### Supplied data
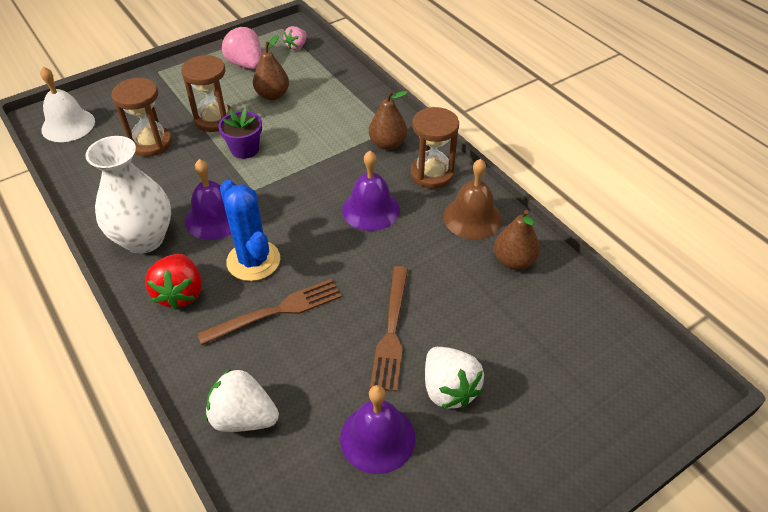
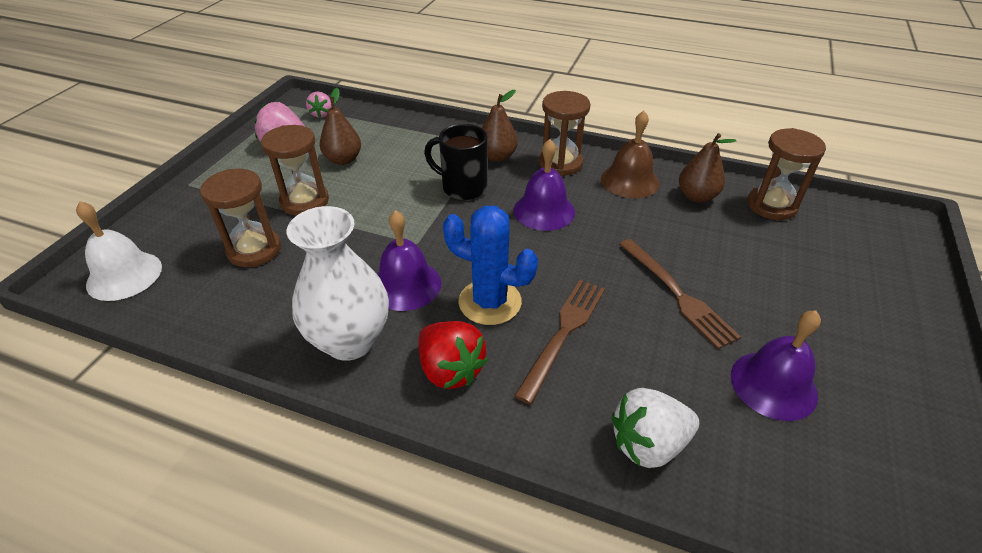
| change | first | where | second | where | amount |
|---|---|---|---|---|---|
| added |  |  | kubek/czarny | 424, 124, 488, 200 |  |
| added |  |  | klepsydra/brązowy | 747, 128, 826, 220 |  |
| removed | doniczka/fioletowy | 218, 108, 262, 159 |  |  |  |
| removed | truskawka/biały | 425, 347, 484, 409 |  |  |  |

### What this task involves
Return each line of the data, keeping its wording exact and omitting pictures.

### Solution for this exercise
| change | first | where | second | where | amount |
|---|---|---|---|---|---|
| added |  |  | kubek/czarny | 424, 124, 488, 200 |  |
| added |  |  | klepsydra/brązowy | 747, 128, 826, 220 |  |
| removed | doniczka/fioletowy | 218, 108, 262, 159 |  |  |  |
| removed | truskawka/biały | 425, 347, 484, 409 |  |  |  |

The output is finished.